____ Dataset entries

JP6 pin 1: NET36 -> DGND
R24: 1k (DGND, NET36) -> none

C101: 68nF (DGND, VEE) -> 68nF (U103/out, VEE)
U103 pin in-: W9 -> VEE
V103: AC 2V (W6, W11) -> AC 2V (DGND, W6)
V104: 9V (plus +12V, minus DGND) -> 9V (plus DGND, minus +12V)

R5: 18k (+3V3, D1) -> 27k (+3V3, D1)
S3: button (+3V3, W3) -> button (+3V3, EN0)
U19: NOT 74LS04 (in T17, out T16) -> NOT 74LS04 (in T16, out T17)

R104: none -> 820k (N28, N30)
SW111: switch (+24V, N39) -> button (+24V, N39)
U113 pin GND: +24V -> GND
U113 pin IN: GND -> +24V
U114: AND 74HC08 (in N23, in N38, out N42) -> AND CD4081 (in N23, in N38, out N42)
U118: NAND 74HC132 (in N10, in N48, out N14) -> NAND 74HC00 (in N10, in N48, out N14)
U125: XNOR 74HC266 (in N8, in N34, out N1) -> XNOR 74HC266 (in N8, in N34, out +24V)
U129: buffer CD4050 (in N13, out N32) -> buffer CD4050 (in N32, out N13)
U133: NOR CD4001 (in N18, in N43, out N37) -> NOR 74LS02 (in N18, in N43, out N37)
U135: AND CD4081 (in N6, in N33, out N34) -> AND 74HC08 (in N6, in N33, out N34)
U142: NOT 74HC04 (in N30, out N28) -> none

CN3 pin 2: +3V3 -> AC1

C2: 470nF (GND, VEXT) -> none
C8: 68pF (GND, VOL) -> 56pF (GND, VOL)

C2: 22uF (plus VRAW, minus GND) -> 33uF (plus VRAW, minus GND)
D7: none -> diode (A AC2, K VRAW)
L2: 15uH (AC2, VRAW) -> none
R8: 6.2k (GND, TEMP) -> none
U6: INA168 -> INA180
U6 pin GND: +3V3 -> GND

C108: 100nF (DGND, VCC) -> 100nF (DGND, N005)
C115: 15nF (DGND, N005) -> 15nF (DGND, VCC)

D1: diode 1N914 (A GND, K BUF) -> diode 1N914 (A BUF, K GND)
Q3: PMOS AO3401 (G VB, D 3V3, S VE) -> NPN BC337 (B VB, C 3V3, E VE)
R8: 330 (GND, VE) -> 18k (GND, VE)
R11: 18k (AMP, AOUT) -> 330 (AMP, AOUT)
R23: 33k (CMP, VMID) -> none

________

Work request:
No lines before the one containing "U6 pin GND: +3V3 -> GND" belong in the answer; write out that line and each one after it exactly, through the end of the records.

Task response:
U6 pin GND: +3V3 -> GND

C108: 100nF (DGND, VCC) -> 100nF (DGND, N005)
C115: 15nF (DGND, N005) -> 15nF (DGND, VCC)

D1: diode 1N914 (A GND, K BUF) -> diode 1N914 (A BUF, K GND)
Q3: PMOS AO3401 (G VB, D 3V3, S VE) -> NPN BC337 (B VB, C 3V3, E VE)
R8: 330 (GND, VE) -> 18k (GND, VE)
R11: 18k (AMP, AOUT) -> 330 (AMP, AOUT)
R23: 33k (CMP, VMID) -> none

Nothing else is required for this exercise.